::: Input

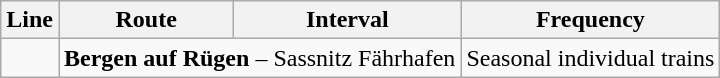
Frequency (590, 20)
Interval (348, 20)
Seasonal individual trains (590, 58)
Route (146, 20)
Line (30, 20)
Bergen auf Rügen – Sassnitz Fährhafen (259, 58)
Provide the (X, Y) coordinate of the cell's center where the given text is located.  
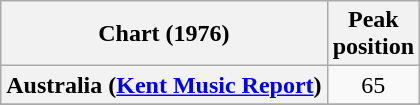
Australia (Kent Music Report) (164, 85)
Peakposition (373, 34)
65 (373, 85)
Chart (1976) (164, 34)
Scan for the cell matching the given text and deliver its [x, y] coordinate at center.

::::::
::: Input

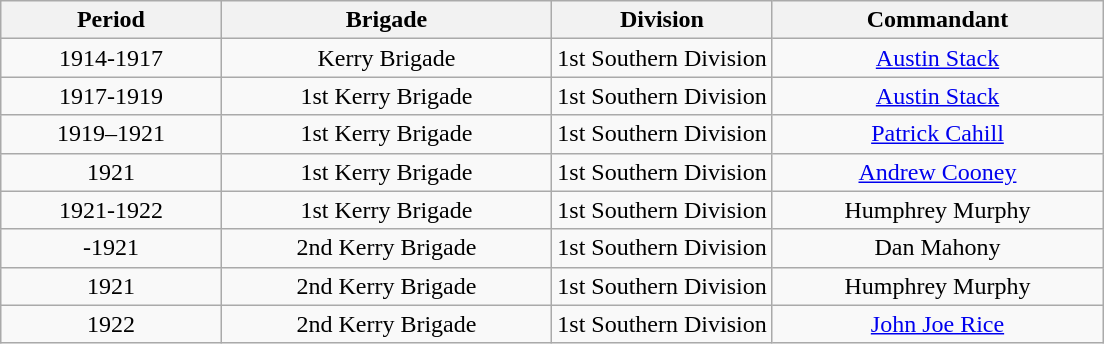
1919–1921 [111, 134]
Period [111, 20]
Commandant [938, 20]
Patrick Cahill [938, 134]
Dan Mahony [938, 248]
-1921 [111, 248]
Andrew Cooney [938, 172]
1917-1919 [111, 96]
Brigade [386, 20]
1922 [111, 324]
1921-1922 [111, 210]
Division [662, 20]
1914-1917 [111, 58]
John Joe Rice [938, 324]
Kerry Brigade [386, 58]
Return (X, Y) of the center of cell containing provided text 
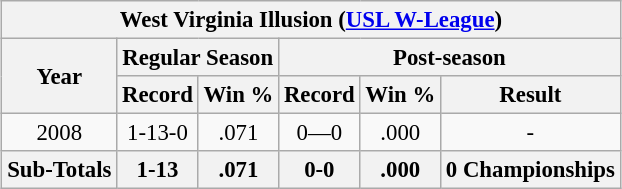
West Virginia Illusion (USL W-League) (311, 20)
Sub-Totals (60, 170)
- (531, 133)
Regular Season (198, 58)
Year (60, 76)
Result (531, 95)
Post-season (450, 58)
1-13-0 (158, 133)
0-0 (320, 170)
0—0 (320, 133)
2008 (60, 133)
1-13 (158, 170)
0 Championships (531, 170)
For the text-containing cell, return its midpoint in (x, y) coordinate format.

::::::
::: Input

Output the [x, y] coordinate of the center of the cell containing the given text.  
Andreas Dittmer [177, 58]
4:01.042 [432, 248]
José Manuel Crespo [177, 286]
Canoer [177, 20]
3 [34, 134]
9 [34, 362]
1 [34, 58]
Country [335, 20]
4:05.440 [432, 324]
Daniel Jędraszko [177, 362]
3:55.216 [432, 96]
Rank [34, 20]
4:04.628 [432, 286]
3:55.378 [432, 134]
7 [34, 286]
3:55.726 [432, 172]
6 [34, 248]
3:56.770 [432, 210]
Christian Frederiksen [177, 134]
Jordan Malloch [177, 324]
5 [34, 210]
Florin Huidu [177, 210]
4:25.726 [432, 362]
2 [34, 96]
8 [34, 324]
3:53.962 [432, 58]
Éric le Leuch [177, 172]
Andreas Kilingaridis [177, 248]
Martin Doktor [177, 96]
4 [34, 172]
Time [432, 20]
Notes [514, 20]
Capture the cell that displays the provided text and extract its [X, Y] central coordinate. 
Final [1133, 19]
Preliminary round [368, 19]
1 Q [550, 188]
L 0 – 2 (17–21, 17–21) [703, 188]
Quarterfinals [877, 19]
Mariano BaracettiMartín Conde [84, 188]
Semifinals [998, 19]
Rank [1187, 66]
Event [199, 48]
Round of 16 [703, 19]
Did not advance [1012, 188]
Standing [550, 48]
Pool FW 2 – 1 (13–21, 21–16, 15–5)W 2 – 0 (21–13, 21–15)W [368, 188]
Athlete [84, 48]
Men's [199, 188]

::::::

» **Written request**: Can you edit the lines from the line with "Australia (Kent Music Report) (164, 85)" up to and including the line with "Scan for the" so that "Peakposition" reads "Peak position", leaving everything else unchanged, and return only those lines?

» **In response**:
Australia (Kent Music Report) (164, 85)
Peak position (373, 34)
65 (373, 85)
Chart (1976) (164, 34)
Scan for the cell matching the given text and deliver its [x, y] coordinate at center.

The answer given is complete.